Object state change records
........

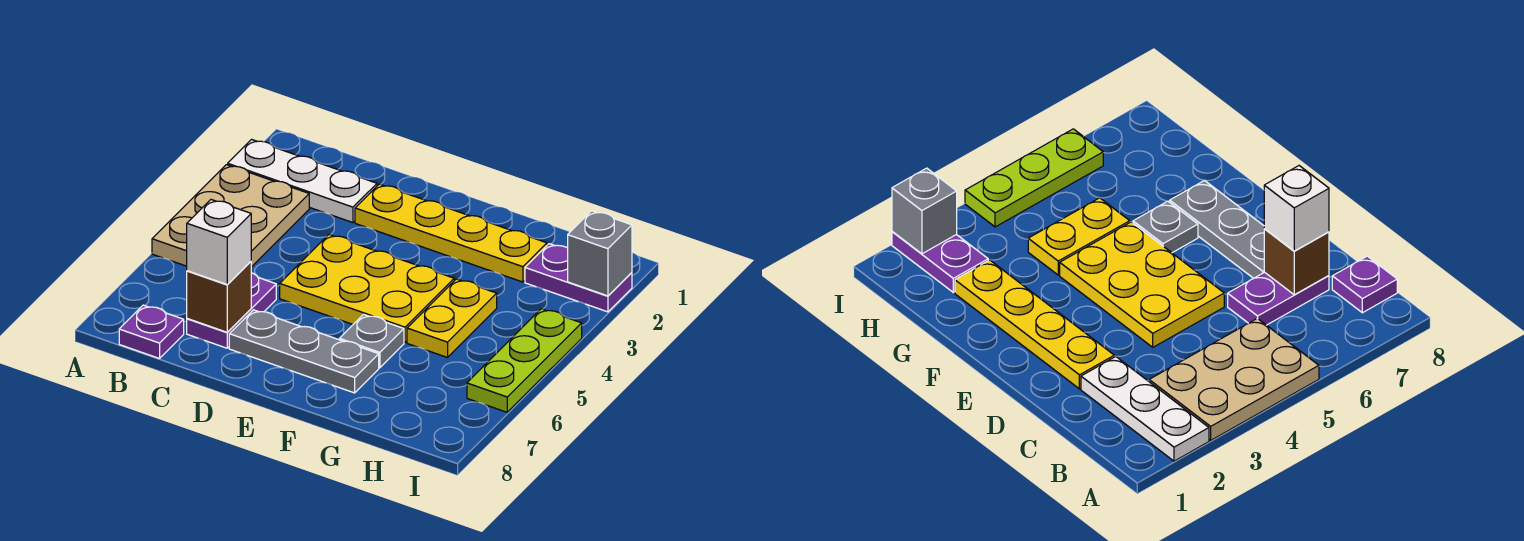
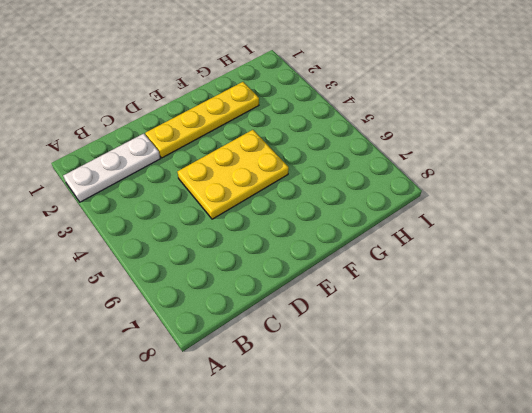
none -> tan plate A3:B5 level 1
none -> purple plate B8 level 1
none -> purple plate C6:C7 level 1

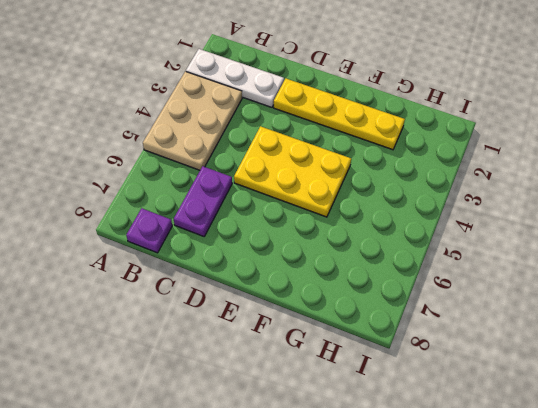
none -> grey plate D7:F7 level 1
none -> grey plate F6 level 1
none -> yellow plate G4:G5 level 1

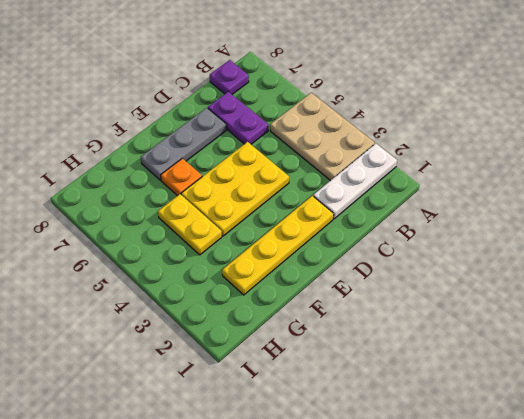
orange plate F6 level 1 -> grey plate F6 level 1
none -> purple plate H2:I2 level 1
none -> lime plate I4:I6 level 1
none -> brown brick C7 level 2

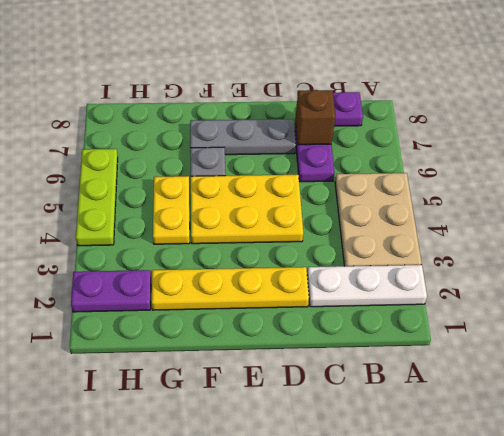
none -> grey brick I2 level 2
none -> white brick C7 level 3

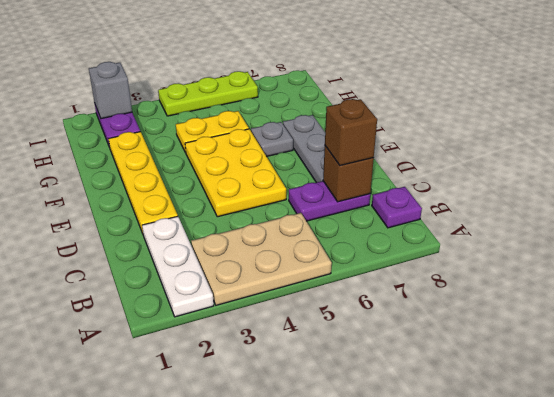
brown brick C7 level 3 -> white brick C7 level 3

........

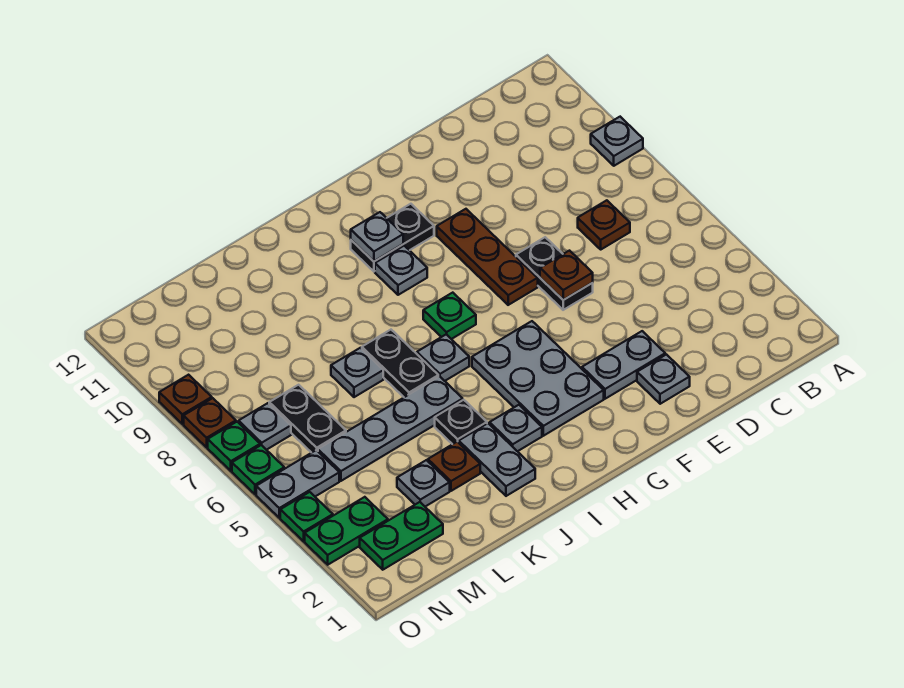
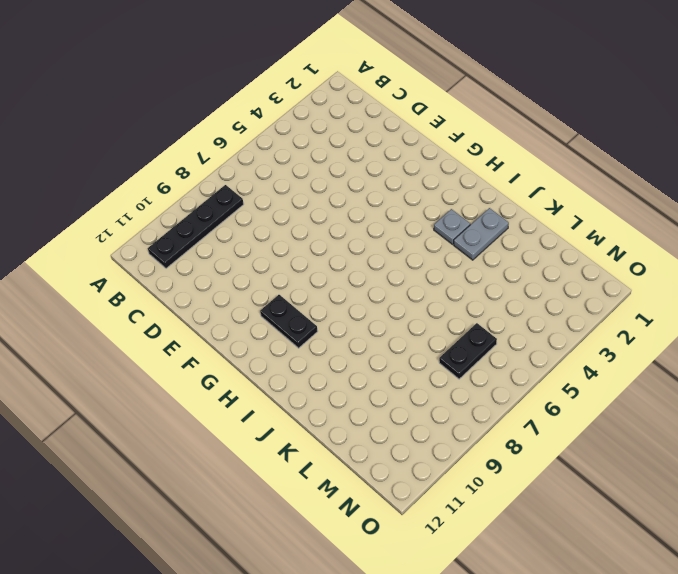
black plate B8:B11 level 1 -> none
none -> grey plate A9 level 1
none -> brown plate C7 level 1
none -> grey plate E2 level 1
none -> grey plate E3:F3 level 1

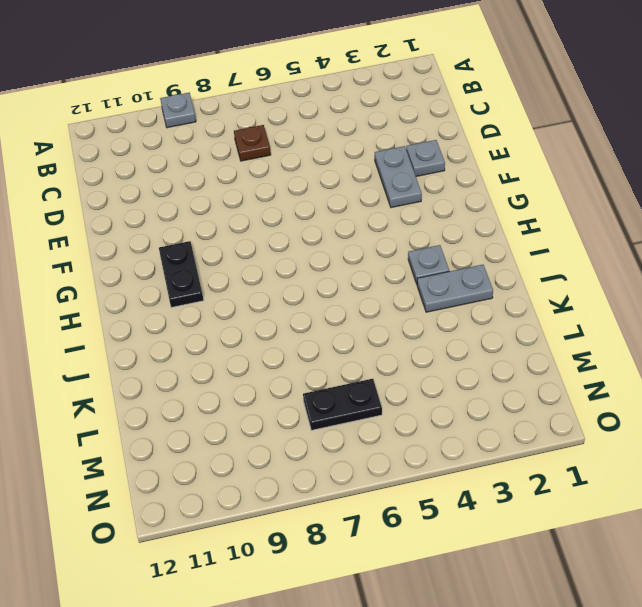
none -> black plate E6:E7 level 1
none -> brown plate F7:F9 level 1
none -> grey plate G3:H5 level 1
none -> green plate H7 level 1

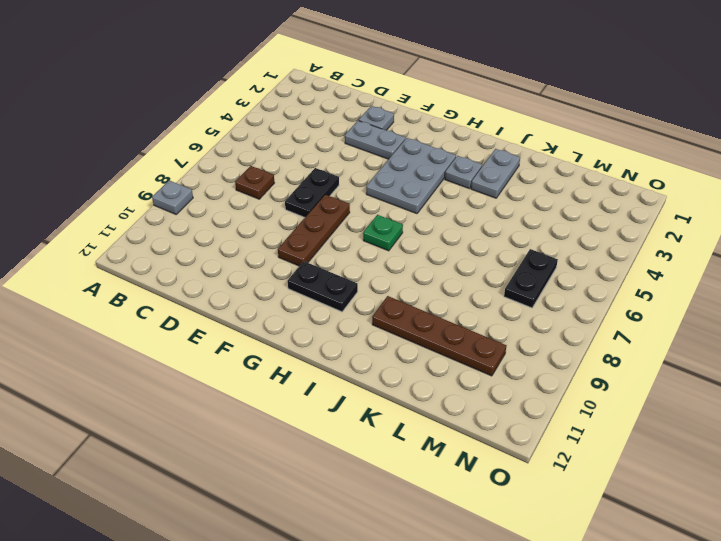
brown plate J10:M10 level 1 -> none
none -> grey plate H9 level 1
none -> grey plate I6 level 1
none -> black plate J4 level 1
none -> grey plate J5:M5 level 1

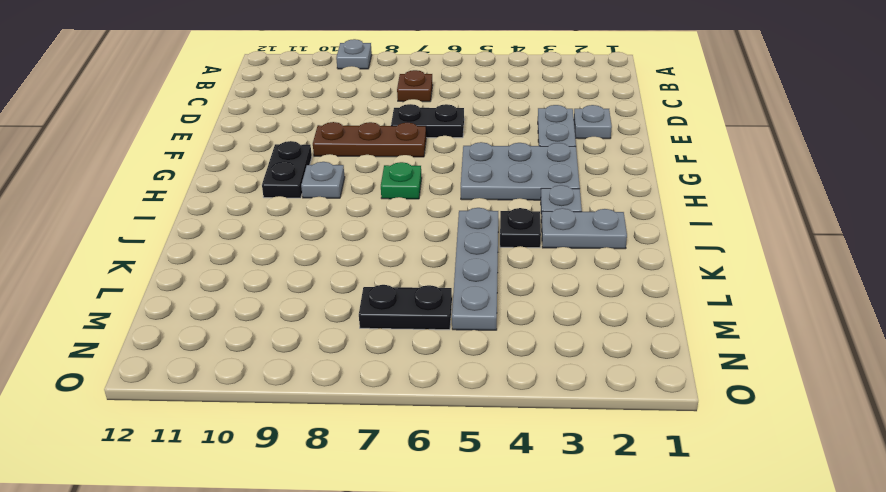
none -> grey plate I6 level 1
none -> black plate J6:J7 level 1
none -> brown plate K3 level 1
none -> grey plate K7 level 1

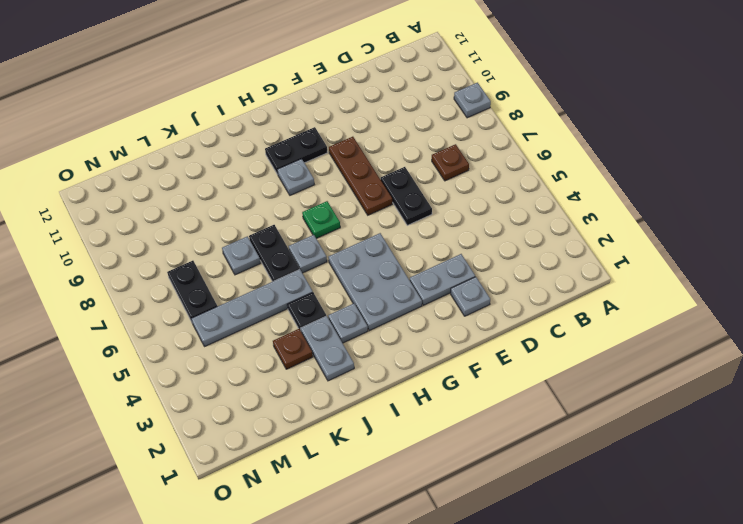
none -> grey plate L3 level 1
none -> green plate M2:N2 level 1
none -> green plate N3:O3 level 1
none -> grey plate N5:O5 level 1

........

**Task statement**:
Lines in the records above that carry the word "brick" are to be located and copied.

**Response to the task**:
none -> brown brick C7 level 2
none -> grey brick I2 level 2
none -> white brick C7 level 3
brown brick C7 level 3 -> white brick C7 level 3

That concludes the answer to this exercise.